> STATED PROBLEM:
Reproduce each of the lines below word for word, keeping every shape, number and direction unchanged.

> GIVEN DATA:
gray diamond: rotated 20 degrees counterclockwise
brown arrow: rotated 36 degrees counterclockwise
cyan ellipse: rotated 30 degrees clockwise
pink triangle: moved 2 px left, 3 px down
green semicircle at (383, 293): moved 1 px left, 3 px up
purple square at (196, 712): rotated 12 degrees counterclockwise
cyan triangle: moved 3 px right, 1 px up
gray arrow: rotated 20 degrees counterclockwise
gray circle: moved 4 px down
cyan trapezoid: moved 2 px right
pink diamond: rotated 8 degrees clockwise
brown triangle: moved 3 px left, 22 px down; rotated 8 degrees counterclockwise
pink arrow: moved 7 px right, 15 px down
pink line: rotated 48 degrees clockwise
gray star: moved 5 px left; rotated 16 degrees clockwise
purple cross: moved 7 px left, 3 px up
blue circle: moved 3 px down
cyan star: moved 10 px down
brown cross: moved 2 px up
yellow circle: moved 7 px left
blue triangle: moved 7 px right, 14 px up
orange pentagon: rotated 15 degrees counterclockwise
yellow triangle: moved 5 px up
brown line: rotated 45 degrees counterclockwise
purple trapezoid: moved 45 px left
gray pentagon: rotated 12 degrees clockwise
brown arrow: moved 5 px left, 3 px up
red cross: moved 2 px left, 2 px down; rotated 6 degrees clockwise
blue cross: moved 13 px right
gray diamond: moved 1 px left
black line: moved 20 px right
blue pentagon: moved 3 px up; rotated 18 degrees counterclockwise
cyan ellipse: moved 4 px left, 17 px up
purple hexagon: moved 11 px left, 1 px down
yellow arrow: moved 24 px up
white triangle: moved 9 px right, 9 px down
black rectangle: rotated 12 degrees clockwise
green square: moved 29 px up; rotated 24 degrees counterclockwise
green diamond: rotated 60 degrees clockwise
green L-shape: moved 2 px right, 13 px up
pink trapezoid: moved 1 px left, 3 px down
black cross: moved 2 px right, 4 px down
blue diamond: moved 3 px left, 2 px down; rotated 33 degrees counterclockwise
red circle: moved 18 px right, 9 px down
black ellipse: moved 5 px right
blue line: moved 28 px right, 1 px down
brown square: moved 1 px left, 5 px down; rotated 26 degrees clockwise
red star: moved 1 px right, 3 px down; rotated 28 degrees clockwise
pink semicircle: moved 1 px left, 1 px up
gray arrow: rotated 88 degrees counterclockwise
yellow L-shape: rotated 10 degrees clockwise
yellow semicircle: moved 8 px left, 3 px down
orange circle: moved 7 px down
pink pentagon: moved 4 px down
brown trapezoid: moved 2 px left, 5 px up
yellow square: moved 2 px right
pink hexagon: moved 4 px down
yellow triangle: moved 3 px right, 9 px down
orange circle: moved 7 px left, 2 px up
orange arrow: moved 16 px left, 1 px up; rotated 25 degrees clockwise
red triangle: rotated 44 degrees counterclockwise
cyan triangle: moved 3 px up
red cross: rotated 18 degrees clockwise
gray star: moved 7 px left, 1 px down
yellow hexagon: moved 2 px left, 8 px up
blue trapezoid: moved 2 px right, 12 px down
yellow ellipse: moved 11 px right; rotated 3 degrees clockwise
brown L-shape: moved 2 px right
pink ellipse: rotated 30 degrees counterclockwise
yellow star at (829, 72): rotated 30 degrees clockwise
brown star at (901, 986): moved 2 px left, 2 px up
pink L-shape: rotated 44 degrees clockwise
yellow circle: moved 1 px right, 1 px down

> IN RESPONSE:
gray diamond: rotated 20 degrees counterclockwise
brown arrow: rotated 36 degrees counterclockwise
cyan ellipse: rotated 30 degrees clockwise
pink triangle: moved 2 px left, 3 px down
green semicircle at (383, 293): moved 1 px left, 3 px up
purple square at (196, 712): rotated 12 degrees counterclockwise
cyan triangle: moved 3 px right, 1 px up
gray arrow: rotated 20 degrees counterclockwise
gray circle: moved 4 px down
cyan trapezoid: moved 2 px right
pink diamond: rotated 8 degrees clockwise
brown triangle: moved 3 px left, 22 px down; rotated 8 degrees counterclockwise
pink arrow: moved 7 px right, 15 px down
pink line: rotated 48 degrees clockwise
gray star: moved 5 px left; rotated 16 degrees clockwise
purple cross: moved 7 px left, 3 px up
blue circle: moved 3 px down
cyan star: moved 10 px down
brown cross: moved 2 px up
yellow circle: moved 7 px left
blue triangle: moved 7 px right, 14 px up
orange pentagon: rotated 15 degrees counterclockwise
yellow triangle: moved 5 px up
brown line: rotated 45 degrees counterclockwise
purple trapezoid: moved 45 px left
gray pentagon: rotated 12 degrees clockwise
brown arrow: moved 5 px left, 3 px up
red cross: moved 2 px left, 2 px down; rotated 6 degrees clockwise
blue cross: moved 13 px right
gray diamond: moved 1 px left
black line: moved 20 px right
blue pentagon: moved 3 px up; rotated 18 degrees counterclockwise
cyan ellipse: moved 4 px left, 17 px up
purple hexagon: moved 11 px left, 1 px down
yellow arrow: moved 24 px up
white triangle: moved 9 px right, 9 px down
black rectangle: rotated 12 degrees clockwise
green square: moved 29 px up; rotated 24 degrees counterclockwise
green diamond: rotated 60 degrees clockwise
green L-shape: moved 2 px right, 13 px up
pink trapezoid: moved 1 px left, 3 px down
black cross: moved 2 px right, 4 px down
blue diamond: moved 3 px left, 2 px down; rotated 33 degrees counterclockwise
red circle: moved 18 px right, 9 px down
black ellipse: moved 5 px right
blue line: moved 28 px right, 1 px down
brown square: moved 1 px left, 5 px down; rotated 26 degrees clockwise
red star: moved 1 px right, 3 px down; rotated 28 degrees clockwise
pink semicircle: moved 1 px left, 1 px up
gray arrow: rotated 88 degrees counterclockwise
yellow L-shape: rotated 10 degrees clockwise
yellow semicircle: moved 8 px left, 3 px down
orange circle: moved 7 px down
pink pentagon: moved 4 px down
brown trapezoid: moved 2 px left, 5 px up
yellow square: moved 2 px right
pink hexagon: moved 4 px down
yellow triangle: moved 3 px right, 9 px down
orange circle: moved 7 px left, 2 px up
orange arrow: moved 16 px left, 1 px up; rotated 25 degrees clockwise
red triangle: rotated 44 degrees counterclockwise
cyan triangle: moved 3 px up
red cross: rotated 18 degrees clockwise
gray star: moved 7 px left, 1 px down
yellow hexagon: moved 2 px left, 8 px up
blue trapezoid: moved 2 px right, 12 px down
yellow ellipse: moved 11 px right; rotated 3 degrees clockwise
brown L-shape: moved 2 px right
pink ellipse: rotated 30 degrees counterclockwise
yellow star at (829, 72): rotated 30 degrees clockwise
brown star at (901, 986): moved 2 px left, 2 px up
pink L-shape: rotated 44 degrees clockwise
yellow circle: moved 1 px right, 1 px down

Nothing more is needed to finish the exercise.